Problem: Could you retype the entries below exactly, omitting every picture?

Object tracking records:
========================================
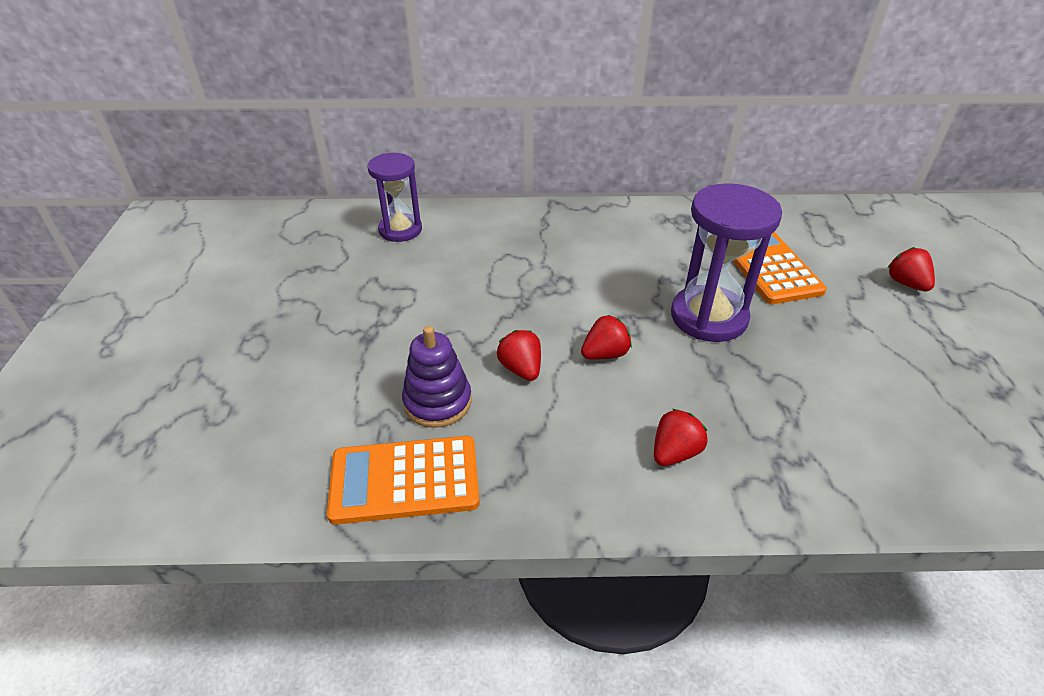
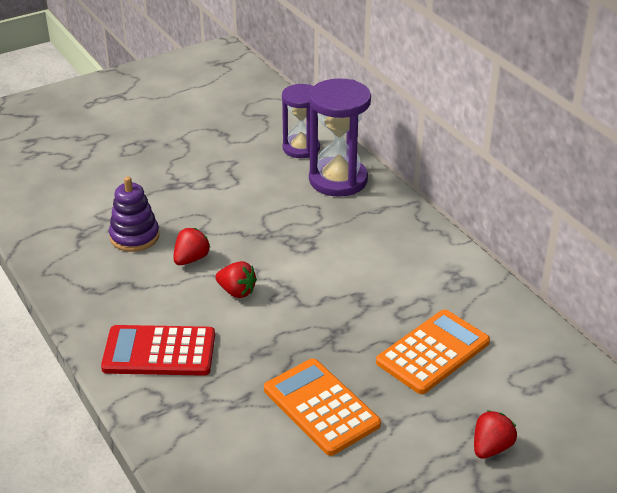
camera: 60 degrees right, 5 degrees down
(405, 480) = (64, 250): orange calculator -> orange calculator (321, 407)
(674, 452) = (159, 352): red strawberry -> red calculator
(708, 317) = (326, 332): purple hourglass -> purple hourglass (338, 180)

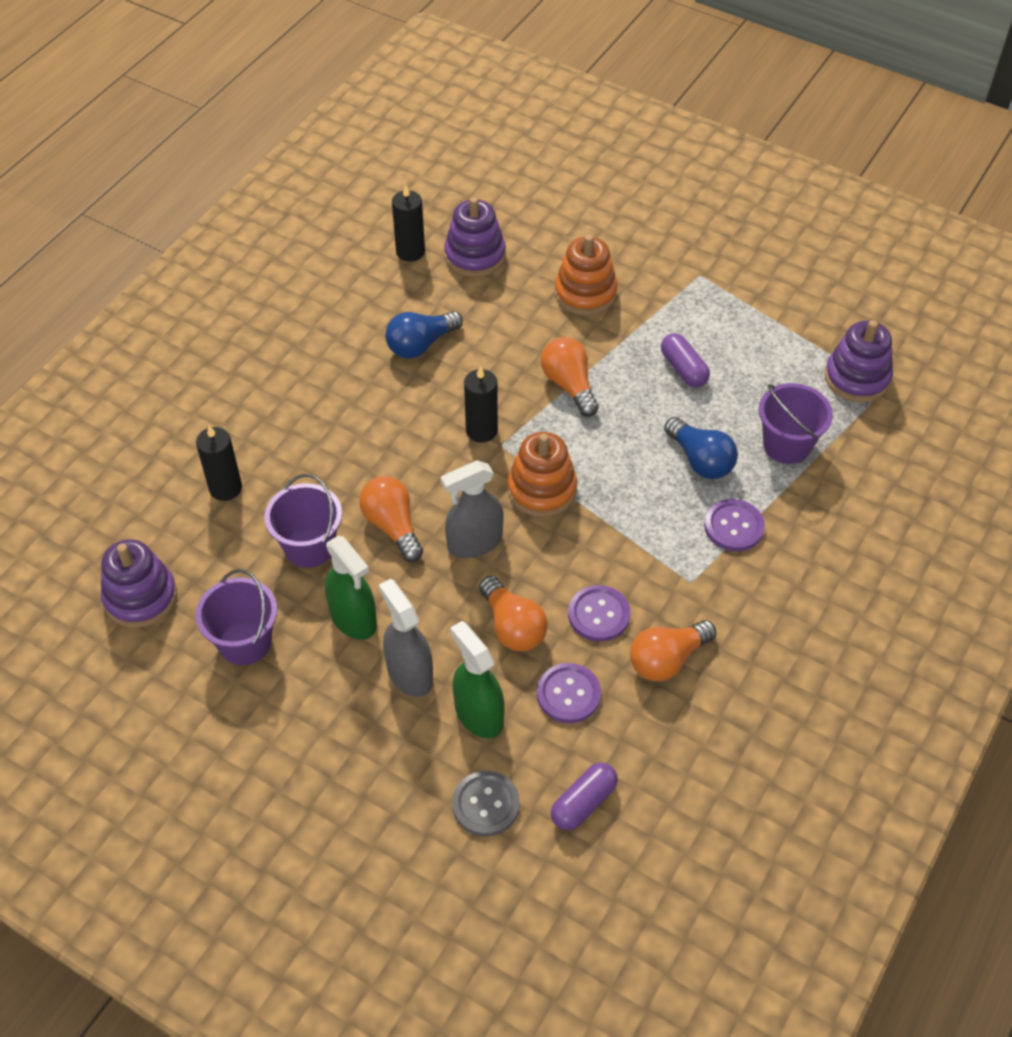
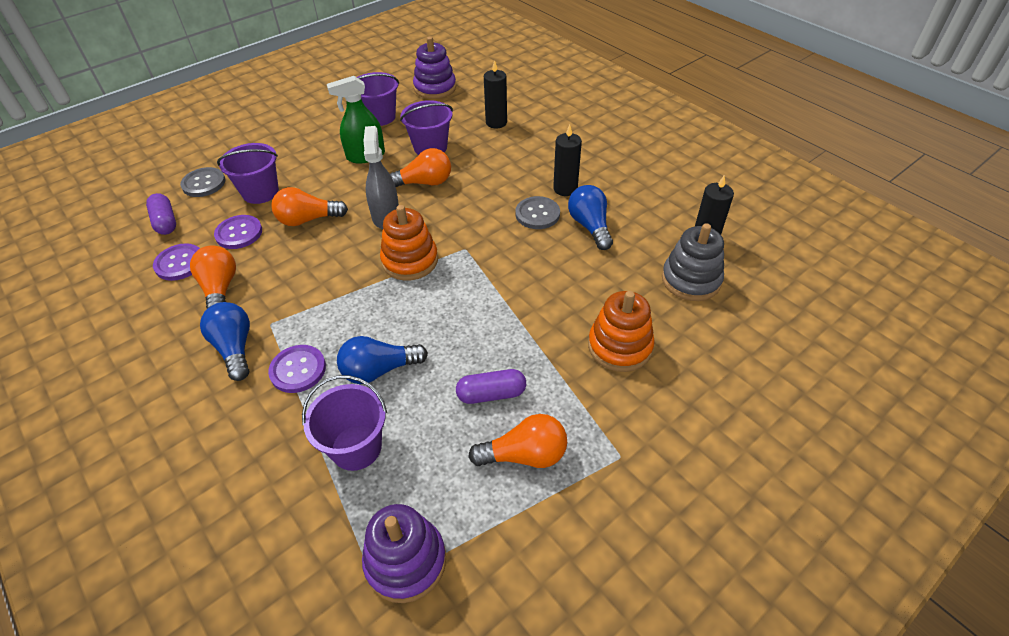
camera: 110 degrees right, 5 degrees down
(409, 673) = (311, 171): grey spray bottle -> none
(416, 395) = (537, 214): none -> grey button
(475, 256) = (691, 280): purple stacking toy -> grey stacking toy
(478, 714) = (260, 192): green spray bottle -> purple bucket
(481, 430) = (485, 241): black candle -> black candle (565, 189)
(569, 385) = (508, 304): orange light bulb -> orange light bulb (525, 455)
(599, 614) = (283, 263): purple button -> purple button (179, 263)
(737, 597) = (235, 348): none -> blue light bulb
========================================
Exercise response:
camera: 60 degrees right, 5 degrees down
(405, 480) = (64, 250): orange calculator -> orange calculator (321, 407)
(674, 452) = (159, 352): red strawberry -> red calculator
(708, 317) = (326, 332): purple hourglass -> purple hourglass (338, 180)

camera: 110 degrees right, 5 degrees down
(409, 673) = (311, 171): grey spray bottle -> none
(416, 395) = (537, 214): none -> grey button
(475, 256) = (691, 280): purple stacking toy -> grey stacking toy
(478, 714) = (260, 192): green spray bottle -> purple bucket
(481, 430) = (485, 241): black candle -> black candle (565, 189)
(569, 385) = (508, 304): orange light bulb -> orange light bulb (525, 455)
(599, 614) = (283, 263): purple button -> purple button (179, 263)
(737, 597) = (235, 348): none -> blue light bulb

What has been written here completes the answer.